• **EXERCISE REQUIREMENTS**
Can you print the data exactly and leave out each image?

• **DATA PROVIDED**
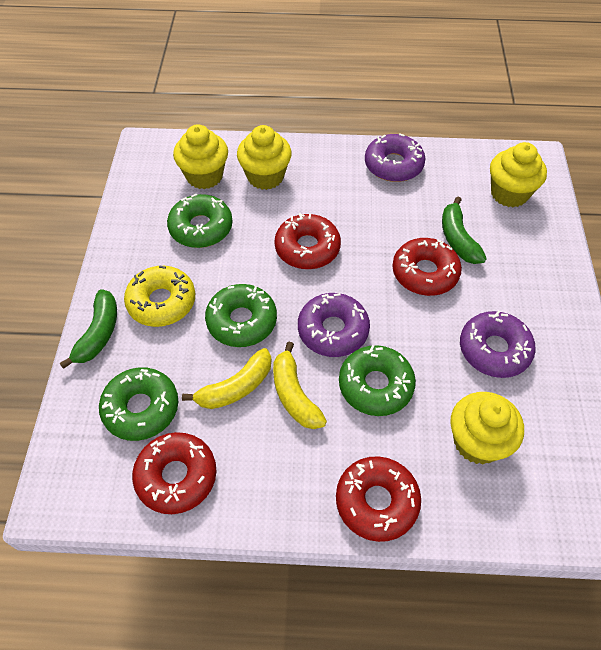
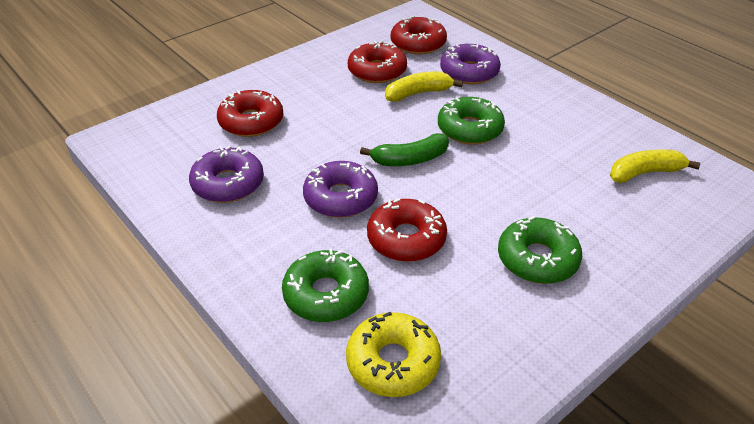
green banana: 2 -> 1
green donut: 4 -> 3
yellow cupcake: 4 -> 0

• **RESULT OF THIS TASK**
green banana: 2 -> 1
green donut: 4 -> 3
yellow cupcake: 4 -> 0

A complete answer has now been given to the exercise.